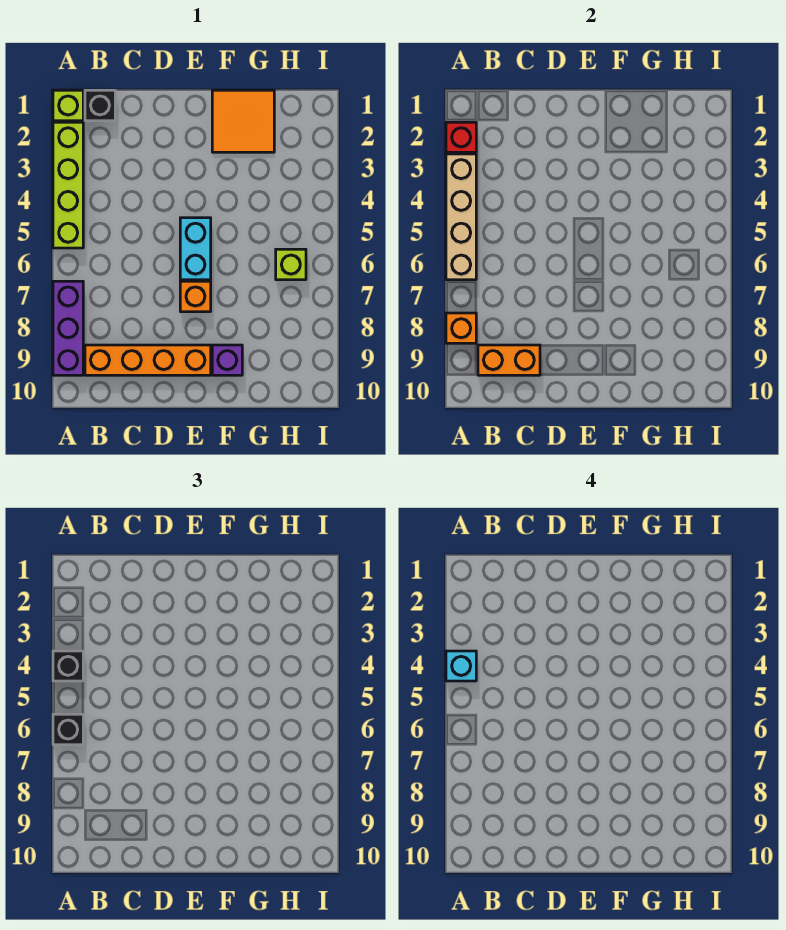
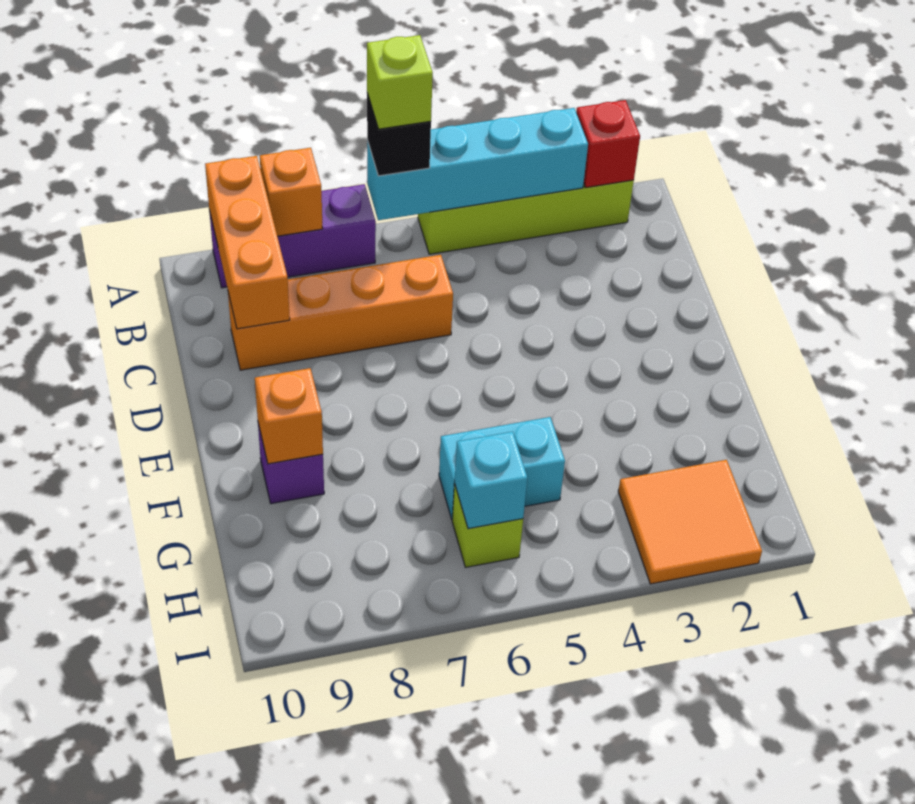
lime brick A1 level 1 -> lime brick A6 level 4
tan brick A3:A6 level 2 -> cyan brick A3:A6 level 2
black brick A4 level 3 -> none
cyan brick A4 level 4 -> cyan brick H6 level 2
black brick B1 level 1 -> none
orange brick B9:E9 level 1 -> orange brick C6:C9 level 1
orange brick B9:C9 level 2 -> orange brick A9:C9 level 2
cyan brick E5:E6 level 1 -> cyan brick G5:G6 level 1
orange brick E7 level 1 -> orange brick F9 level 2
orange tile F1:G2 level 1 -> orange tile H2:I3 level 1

- THE TASK
Whenever the word "none" occurs in a line of the listing above, return that line.

- YOUR SOLUTION
black brick A4 level 3 -> none
black brick B1 level 1 -> none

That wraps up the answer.